◆ PROBLEM TO WORK ON: Within the material below, locate the line with "- recolor: Kaktus" and the line with "- resize: Kaktus", then return those two lines and all lines between them, exactly as written.

◆ RECORDS FOR PROCESSING:
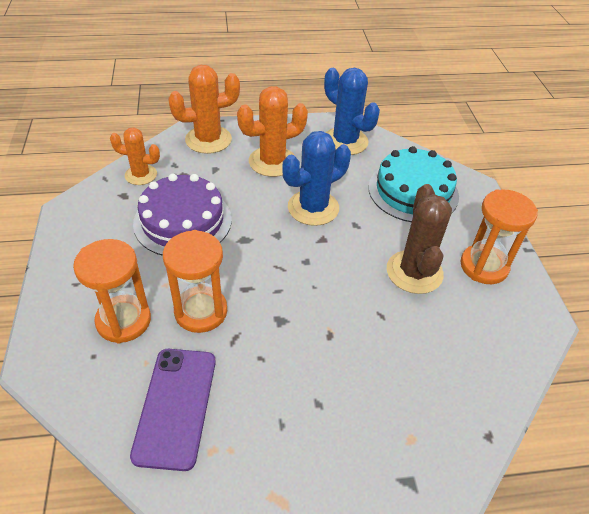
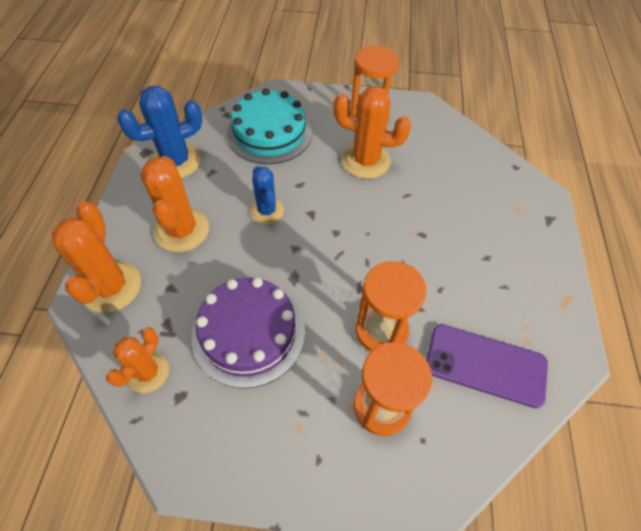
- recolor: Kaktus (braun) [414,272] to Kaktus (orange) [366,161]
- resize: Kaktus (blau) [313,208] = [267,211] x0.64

--

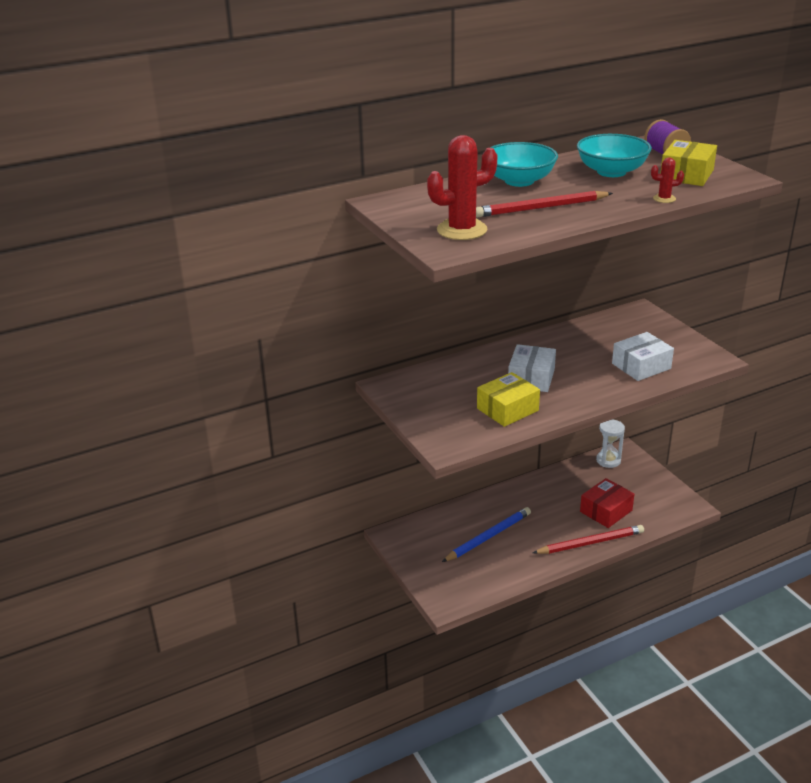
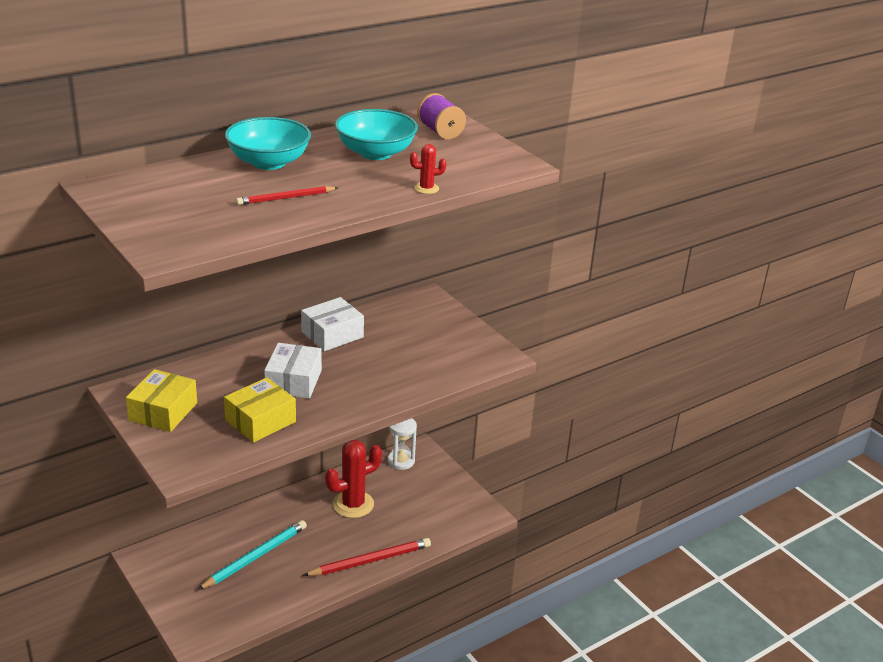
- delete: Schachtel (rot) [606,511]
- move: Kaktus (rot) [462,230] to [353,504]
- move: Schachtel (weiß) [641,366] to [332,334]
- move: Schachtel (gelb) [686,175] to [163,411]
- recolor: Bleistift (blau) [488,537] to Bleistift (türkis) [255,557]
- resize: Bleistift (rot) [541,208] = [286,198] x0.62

◆ TASK ANSWER:
- recolor: Kaktus (braun) [414,272] to Kaktus (orange) [366,161]
- resize: Kaktus (blau) [313,208] = [267,211] x0.64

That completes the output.